→ Instructions for the task
For the listing below, give the number of lines in which "grey" occurs. Add nothing.

→ Record excerpts
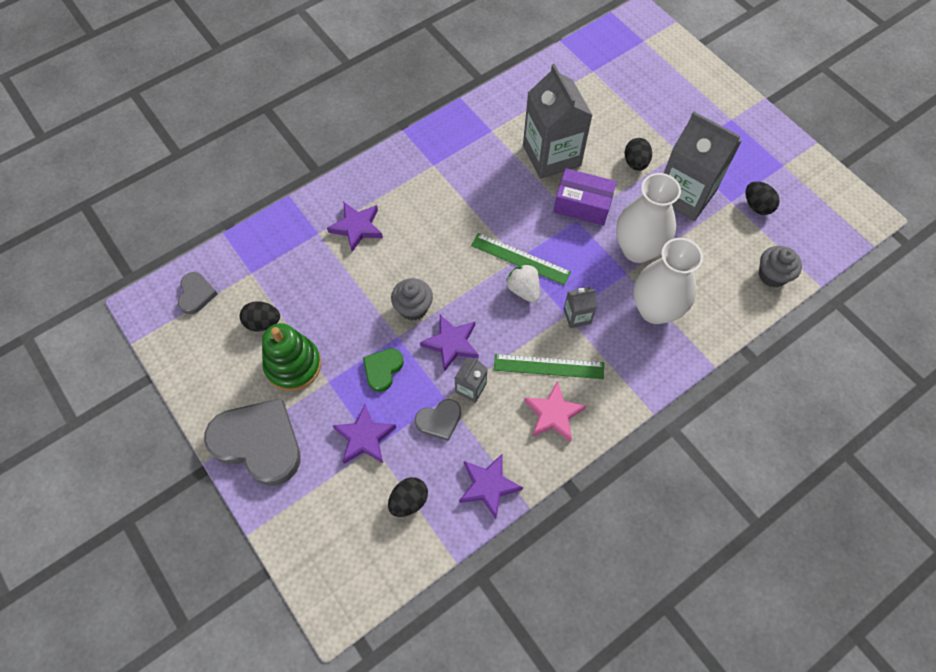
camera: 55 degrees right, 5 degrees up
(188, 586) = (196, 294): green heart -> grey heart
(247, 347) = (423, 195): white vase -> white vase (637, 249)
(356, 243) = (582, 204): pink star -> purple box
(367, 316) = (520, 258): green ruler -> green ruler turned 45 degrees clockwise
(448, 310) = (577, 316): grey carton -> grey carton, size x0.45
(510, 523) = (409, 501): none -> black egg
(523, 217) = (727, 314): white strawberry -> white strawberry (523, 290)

→ Your response
2